WHAT YOU HAVE TO DO. Within the records that follow, restate exactly the lines from the line with "C1: 1.5uF (plus VEXT, minus GND) -> none" down to the line with "C1: 100nF (GND, U2/RST)", including both. Omit the pictures.

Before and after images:
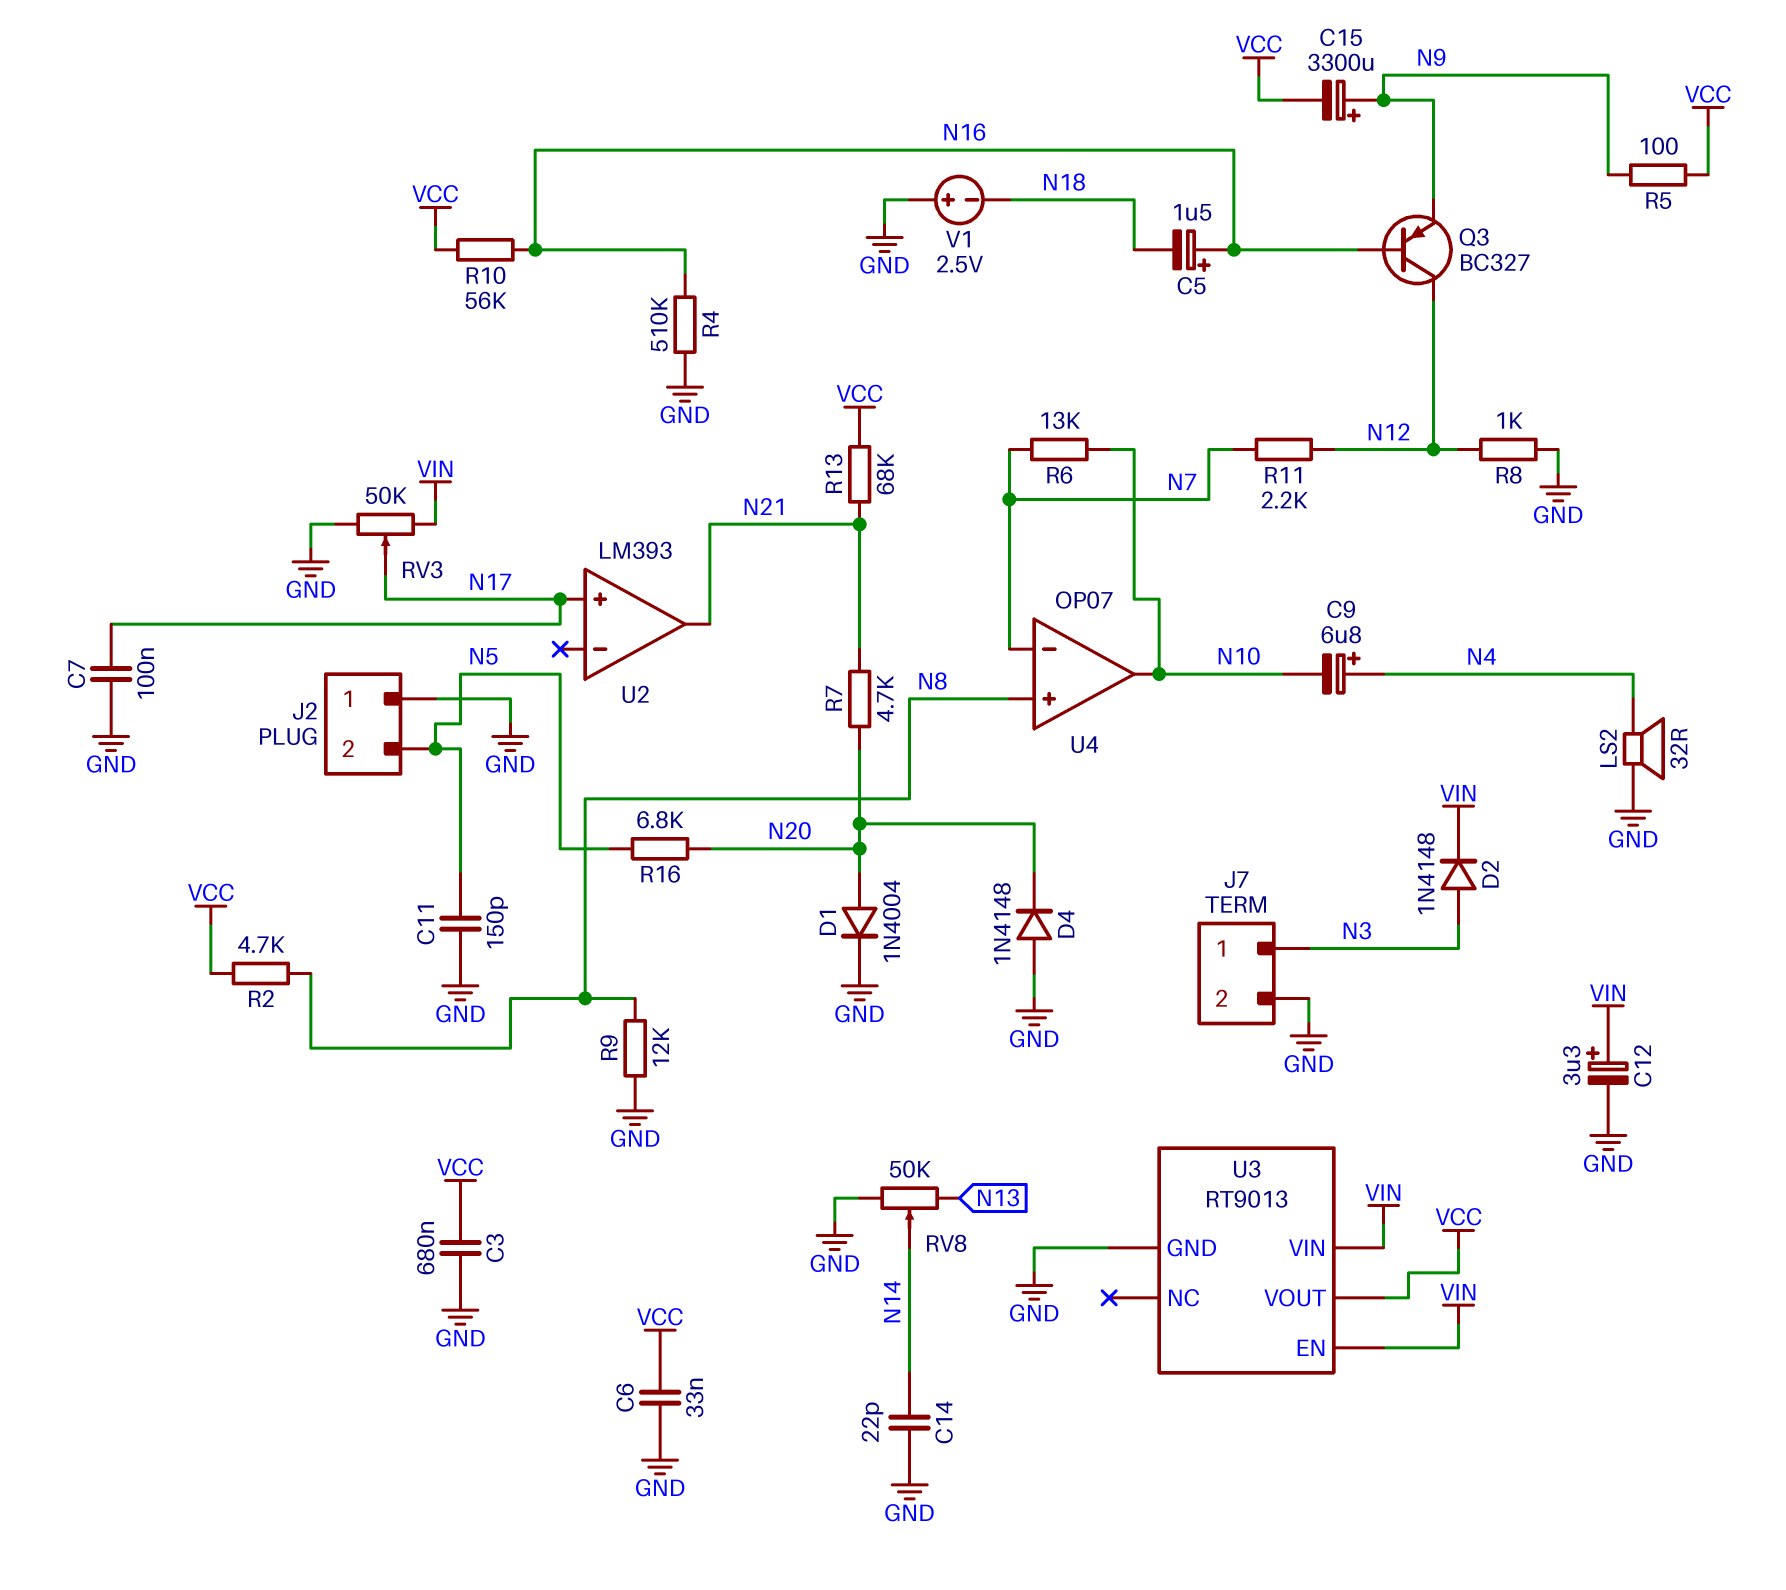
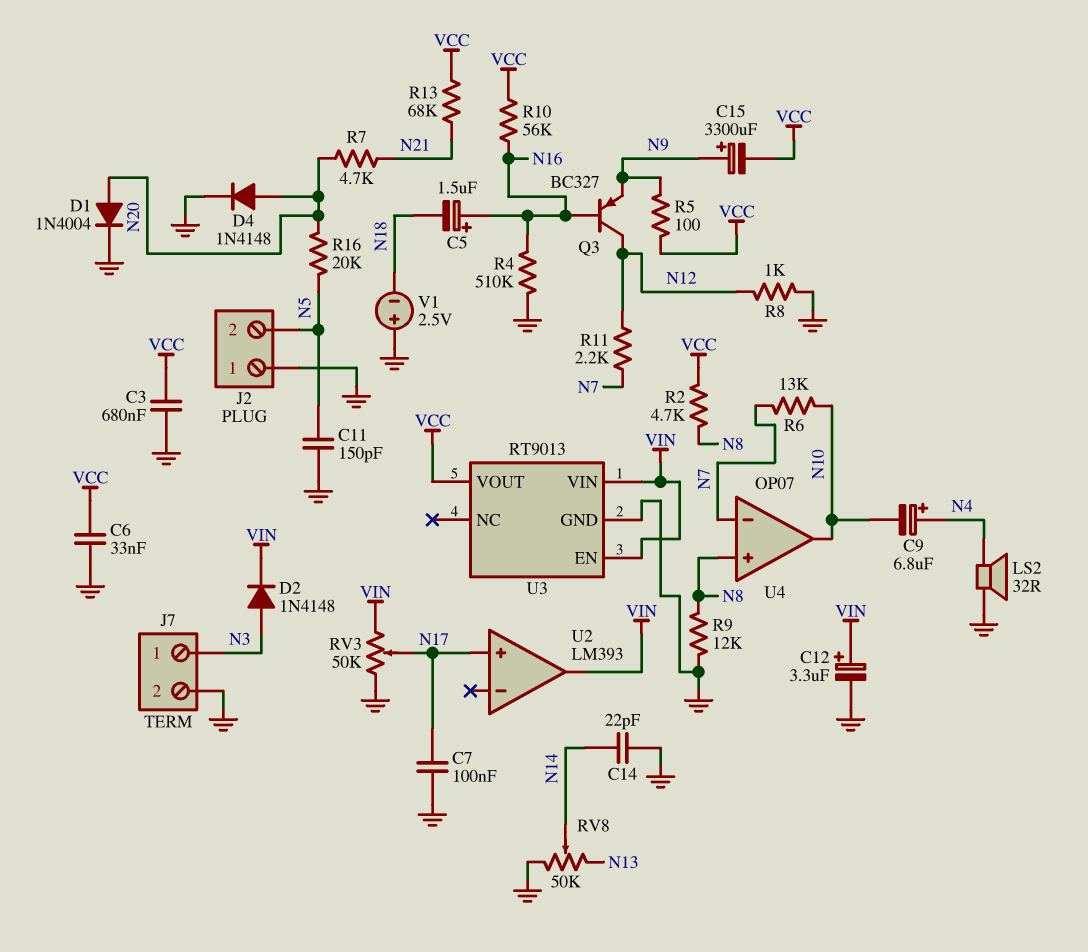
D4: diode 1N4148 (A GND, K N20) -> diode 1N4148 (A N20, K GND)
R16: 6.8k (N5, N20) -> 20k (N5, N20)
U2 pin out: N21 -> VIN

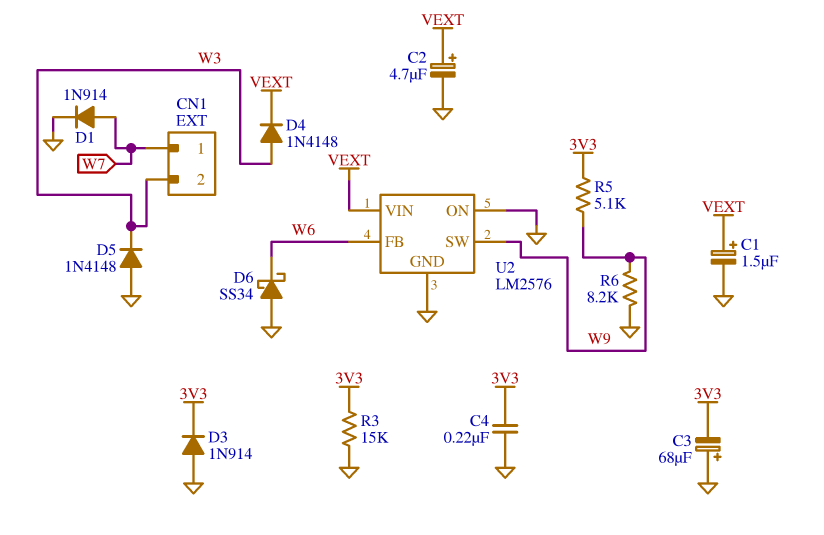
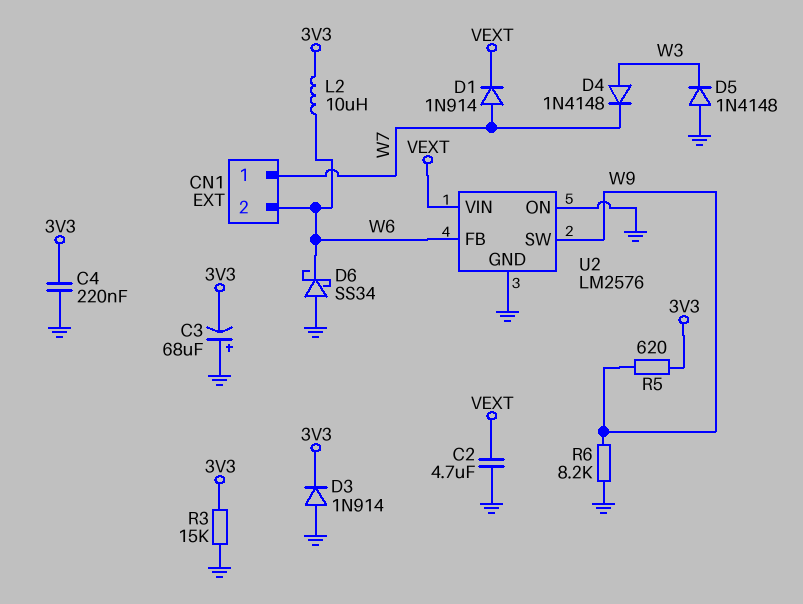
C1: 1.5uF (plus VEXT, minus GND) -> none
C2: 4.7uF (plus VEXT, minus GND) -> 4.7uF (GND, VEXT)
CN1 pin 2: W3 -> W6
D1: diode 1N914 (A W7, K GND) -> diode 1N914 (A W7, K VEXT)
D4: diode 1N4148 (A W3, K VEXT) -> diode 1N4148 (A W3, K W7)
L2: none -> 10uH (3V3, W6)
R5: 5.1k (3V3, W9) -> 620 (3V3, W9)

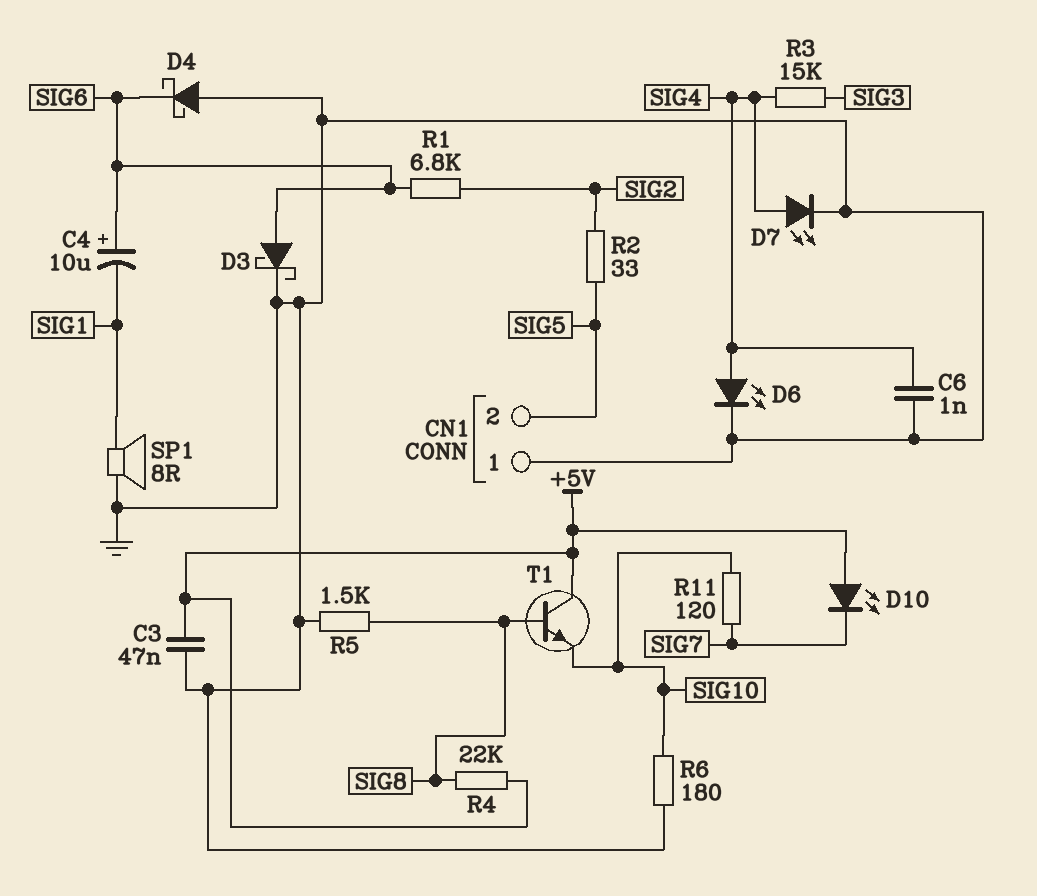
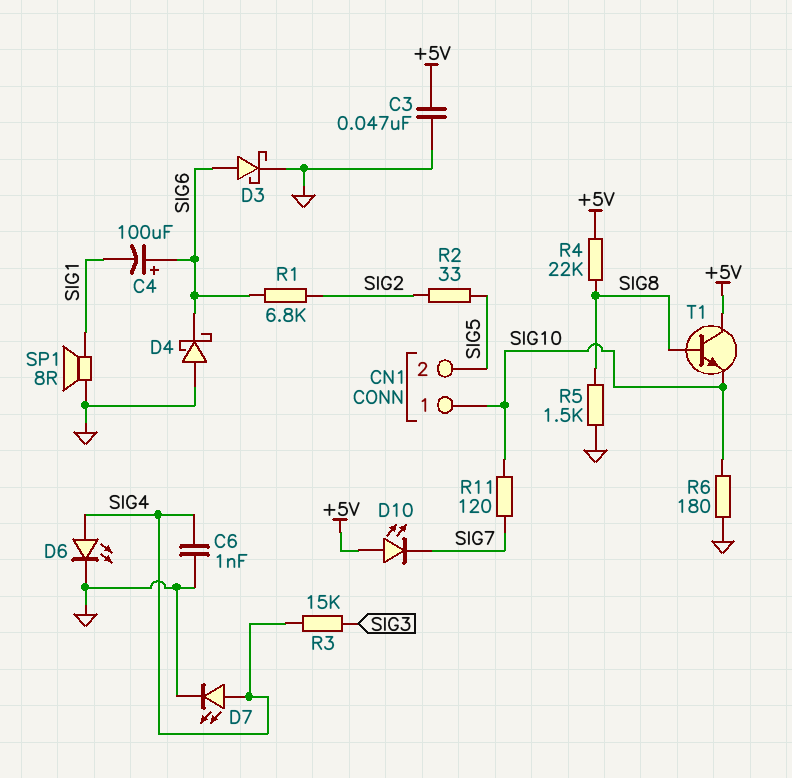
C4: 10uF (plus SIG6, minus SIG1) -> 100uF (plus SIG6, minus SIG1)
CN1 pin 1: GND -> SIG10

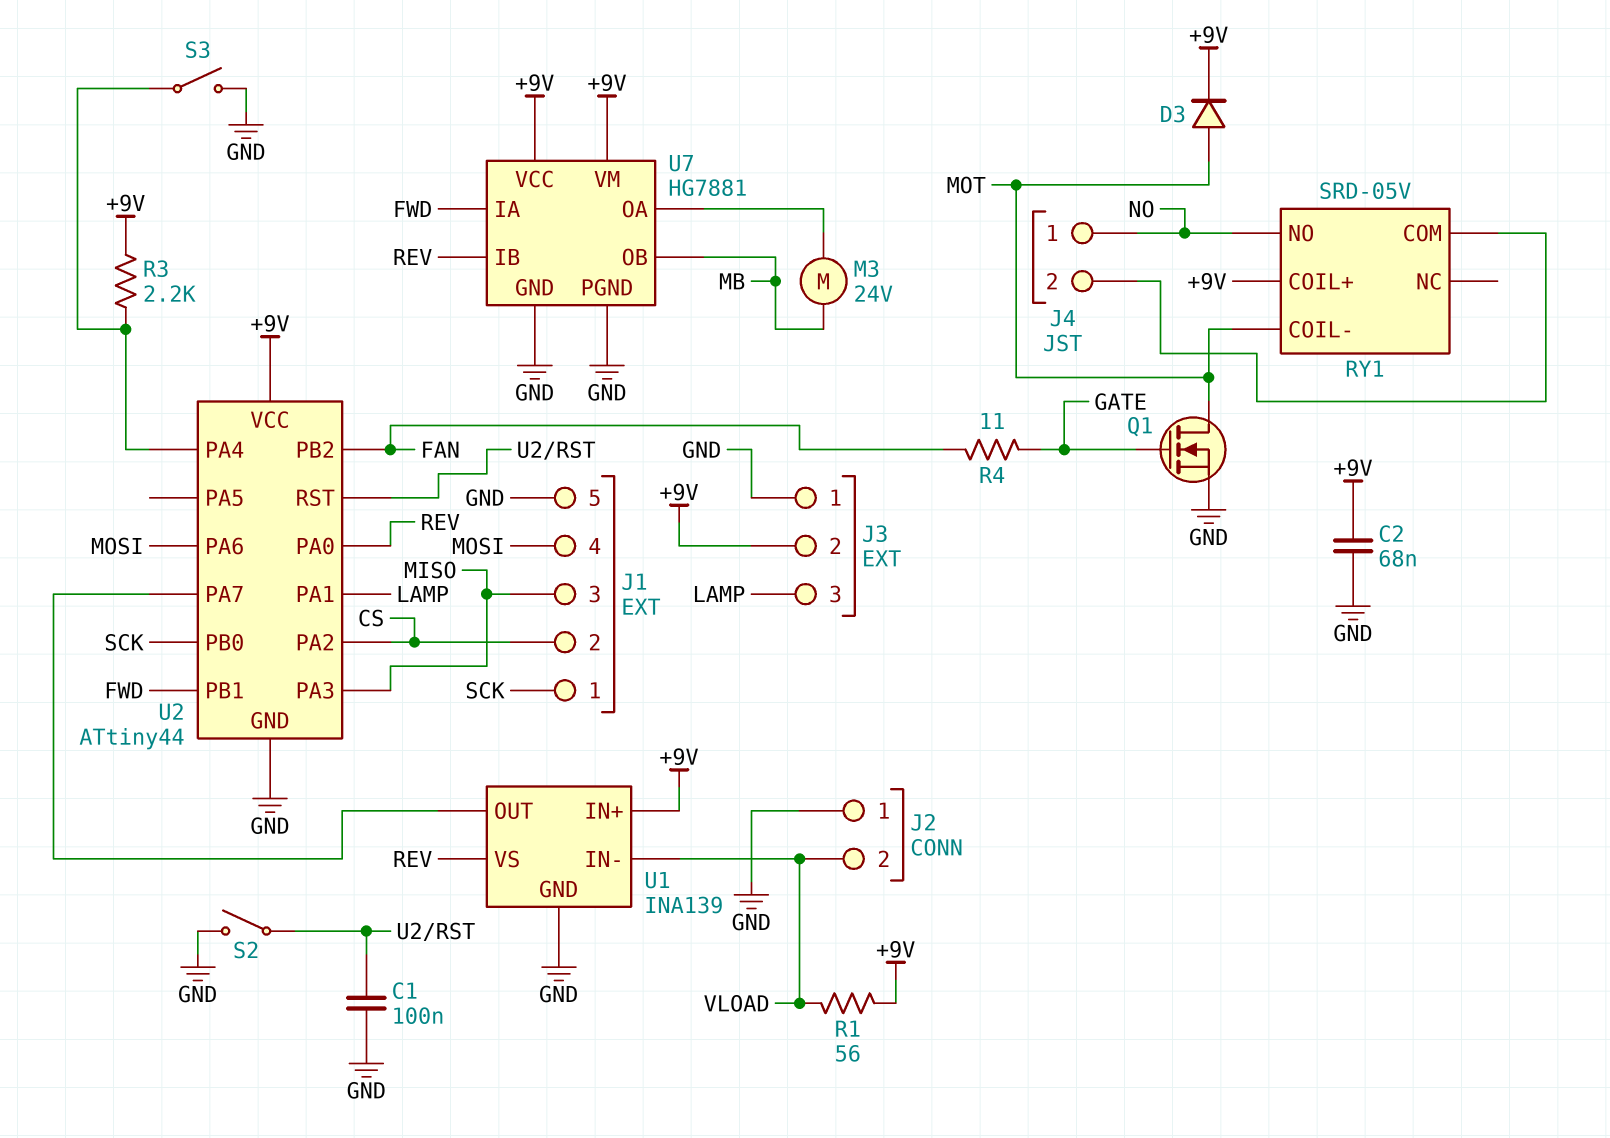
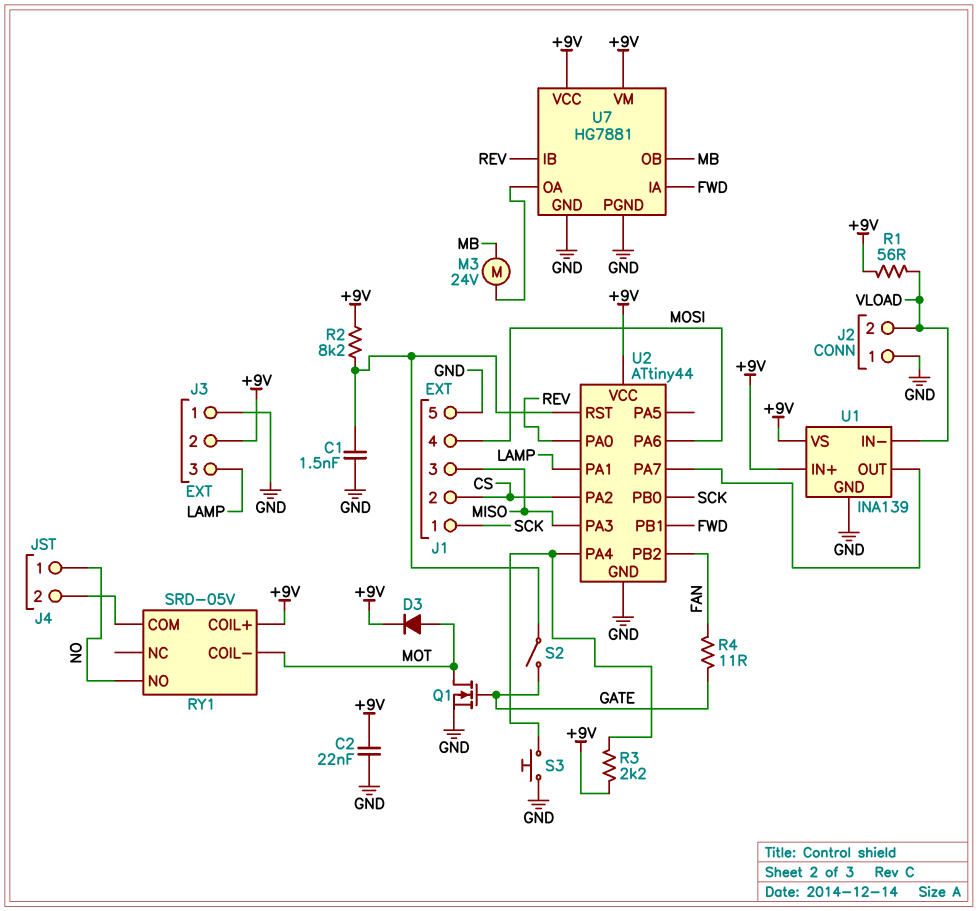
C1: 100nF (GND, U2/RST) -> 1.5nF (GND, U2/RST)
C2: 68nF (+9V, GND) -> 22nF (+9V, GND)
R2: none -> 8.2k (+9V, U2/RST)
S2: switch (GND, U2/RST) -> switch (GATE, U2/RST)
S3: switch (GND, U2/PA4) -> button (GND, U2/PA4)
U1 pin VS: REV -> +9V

RESPONSE BELOW.
C1: 1.5uF (plus VEXT, minus GND) -> none
C2: 4.7uF (plus VEXT, minus GND) -> 4.7uF (GND, VEXT)
CN1 pin 2: W3 -> W6
D1: diode 1N914 (A W7, K GND) -> diode 1N914 (A W7, K VEXT)
D4: diode 1N4148 (A W3, K VEXT) -> diode 1N4148 (A W3, K W7)
L2: none -> 10uH (3V3, W6)
R5: 5.1k (3V3, W9) -> 620 (3V3, W9)

C4: 10uF (plus SIG6, minus SIG1) -> 100uF (plus SIG6, minus SIG1)
CN1 pin 1: GND -> SIG10

C1: 100nF (GND, U2/RST) -> 1.5nF (GND, U2/RST)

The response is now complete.